(Input records)

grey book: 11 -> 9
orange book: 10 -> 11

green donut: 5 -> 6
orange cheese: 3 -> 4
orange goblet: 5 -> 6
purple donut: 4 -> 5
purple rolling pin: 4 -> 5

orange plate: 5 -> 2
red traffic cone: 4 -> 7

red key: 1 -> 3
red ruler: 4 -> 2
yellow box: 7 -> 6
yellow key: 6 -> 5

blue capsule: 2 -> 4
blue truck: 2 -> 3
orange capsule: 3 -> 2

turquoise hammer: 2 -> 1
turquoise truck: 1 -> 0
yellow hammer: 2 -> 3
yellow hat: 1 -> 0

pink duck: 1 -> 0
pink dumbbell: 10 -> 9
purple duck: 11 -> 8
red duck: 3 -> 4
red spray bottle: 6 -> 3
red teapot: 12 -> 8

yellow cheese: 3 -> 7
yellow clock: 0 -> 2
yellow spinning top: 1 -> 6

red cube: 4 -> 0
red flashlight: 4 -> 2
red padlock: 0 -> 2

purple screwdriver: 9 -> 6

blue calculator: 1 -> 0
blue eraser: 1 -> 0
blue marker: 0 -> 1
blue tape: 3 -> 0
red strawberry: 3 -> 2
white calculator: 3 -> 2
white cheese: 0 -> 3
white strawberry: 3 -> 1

(End Input records)

Please make your reply exactly the lines from the one containing "yellow clock: 0 -> 2" through the end of the entries above, and nothing more.

Output ->
yellow clock: 0 -> 2
yellow spinning top: 1 -> 6

red cube: 4 -> 0
red flashlight: 4 -> 2
red padlock: 0 -> 2

purple screwdriver: 9 -> 6

blue calculator: 1 -> 0
blue eraser: 1 -> 0
blue marker: 0 -> 1
blue tape: 3 -> 0
red strawberry: 3 -> 2
white calculator: 3 -> 2
white cheese: 0 -> 3
white strawberry: 3 -> 1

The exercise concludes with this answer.